▶ Exercise
Your answer must be a single number: the count of lines in the records below that include the string "PMOS".

[Opening Input data section]

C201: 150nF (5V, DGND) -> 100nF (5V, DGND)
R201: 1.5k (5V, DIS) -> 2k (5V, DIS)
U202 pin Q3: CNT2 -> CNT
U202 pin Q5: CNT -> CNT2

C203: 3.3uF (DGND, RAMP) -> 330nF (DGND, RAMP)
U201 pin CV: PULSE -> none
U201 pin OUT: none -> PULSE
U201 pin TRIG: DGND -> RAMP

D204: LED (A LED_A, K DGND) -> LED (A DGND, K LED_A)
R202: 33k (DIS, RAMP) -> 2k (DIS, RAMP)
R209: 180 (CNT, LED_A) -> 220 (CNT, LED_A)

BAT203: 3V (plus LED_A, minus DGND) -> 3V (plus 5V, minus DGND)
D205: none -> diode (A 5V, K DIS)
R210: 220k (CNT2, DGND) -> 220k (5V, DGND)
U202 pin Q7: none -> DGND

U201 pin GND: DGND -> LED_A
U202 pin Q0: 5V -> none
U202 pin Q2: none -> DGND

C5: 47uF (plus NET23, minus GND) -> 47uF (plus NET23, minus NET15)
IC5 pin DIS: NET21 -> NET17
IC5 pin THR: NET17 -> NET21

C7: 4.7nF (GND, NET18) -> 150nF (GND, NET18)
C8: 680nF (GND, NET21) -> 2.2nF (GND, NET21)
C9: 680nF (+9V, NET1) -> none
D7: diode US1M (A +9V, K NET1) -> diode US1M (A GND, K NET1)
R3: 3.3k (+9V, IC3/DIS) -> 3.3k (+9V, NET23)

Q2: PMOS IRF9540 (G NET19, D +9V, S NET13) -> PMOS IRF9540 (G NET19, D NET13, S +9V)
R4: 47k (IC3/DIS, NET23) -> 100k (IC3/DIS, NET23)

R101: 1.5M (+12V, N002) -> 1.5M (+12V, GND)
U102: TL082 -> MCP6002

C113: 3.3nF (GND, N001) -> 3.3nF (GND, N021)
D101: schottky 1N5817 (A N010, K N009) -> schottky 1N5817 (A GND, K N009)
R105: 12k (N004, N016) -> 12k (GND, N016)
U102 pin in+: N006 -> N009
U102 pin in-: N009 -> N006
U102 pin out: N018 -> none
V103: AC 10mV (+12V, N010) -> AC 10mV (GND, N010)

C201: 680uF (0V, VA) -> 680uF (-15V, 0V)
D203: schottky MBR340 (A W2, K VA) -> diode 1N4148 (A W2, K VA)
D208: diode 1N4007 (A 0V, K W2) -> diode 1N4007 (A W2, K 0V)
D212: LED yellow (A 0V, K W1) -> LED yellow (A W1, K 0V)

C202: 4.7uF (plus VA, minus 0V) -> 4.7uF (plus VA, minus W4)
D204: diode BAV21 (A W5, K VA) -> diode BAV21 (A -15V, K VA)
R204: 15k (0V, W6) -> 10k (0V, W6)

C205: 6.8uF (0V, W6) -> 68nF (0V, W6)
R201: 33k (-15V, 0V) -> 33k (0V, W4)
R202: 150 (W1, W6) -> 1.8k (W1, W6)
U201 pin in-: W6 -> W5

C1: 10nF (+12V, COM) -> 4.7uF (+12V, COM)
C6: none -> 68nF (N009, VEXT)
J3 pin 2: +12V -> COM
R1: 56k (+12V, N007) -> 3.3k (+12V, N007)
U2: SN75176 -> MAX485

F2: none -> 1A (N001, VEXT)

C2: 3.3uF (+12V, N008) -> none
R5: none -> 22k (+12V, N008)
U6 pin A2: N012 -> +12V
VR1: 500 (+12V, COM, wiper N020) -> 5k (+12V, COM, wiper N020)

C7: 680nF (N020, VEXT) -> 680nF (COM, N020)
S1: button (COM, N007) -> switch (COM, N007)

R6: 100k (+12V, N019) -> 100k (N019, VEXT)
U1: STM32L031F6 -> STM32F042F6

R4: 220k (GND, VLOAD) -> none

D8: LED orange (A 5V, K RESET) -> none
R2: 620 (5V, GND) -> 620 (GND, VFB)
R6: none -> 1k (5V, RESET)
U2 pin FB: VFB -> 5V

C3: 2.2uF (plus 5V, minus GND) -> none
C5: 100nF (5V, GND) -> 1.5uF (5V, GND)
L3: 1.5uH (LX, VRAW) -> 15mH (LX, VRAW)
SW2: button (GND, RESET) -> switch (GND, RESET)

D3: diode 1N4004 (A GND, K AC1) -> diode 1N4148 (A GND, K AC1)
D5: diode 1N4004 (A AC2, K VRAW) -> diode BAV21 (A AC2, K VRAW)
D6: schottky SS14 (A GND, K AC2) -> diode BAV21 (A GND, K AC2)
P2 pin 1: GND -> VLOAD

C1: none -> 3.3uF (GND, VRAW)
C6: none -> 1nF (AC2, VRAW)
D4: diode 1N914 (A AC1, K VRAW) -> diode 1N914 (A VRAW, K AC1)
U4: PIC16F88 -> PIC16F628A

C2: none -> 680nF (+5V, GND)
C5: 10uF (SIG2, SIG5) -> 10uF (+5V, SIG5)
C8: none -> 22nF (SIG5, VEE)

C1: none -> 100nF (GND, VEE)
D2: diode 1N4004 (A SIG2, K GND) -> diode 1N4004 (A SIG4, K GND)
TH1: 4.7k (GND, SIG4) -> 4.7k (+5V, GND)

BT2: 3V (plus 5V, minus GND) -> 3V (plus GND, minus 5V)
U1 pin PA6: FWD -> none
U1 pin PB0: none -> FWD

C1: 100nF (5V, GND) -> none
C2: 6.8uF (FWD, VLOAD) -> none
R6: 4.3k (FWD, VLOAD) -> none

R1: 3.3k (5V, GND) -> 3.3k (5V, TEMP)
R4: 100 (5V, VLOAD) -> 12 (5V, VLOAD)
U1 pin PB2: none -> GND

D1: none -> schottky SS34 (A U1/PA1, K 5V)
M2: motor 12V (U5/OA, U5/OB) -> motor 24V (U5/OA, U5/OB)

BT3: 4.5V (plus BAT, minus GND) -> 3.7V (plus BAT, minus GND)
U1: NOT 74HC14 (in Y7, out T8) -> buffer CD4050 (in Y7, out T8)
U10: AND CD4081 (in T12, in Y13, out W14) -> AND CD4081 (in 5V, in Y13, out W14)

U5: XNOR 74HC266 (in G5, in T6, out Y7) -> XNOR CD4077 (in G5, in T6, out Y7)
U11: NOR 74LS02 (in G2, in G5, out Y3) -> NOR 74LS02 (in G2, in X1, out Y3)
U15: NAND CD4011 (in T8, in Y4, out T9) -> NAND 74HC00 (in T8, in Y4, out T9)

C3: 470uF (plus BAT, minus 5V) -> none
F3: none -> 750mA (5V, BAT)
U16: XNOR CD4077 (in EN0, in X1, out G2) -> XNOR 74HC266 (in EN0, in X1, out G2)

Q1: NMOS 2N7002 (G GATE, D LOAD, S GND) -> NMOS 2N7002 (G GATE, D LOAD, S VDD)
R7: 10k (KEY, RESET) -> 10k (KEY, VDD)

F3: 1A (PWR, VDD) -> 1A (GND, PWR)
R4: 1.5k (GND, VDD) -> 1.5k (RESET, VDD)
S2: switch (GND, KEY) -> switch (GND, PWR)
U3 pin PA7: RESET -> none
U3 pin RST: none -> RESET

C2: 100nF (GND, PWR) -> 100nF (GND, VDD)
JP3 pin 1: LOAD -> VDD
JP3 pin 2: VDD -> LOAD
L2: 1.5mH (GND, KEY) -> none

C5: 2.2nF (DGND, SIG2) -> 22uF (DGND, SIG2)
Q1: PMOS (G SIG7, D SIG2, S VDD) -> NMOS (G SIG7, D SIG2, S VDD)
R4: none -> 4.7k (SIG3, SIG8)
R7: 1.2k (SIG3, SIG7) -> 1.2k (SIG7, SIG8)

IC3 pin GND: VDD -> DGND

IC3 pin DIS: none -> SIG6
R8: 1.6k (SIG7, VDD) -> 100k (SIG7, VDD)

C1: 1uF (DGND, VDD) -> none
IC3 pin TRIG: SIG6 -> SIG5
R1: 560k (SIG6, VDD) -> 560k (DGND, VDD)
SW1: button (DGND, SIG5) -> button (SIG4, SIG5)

[Closing Input data section]

▶ Your solution
2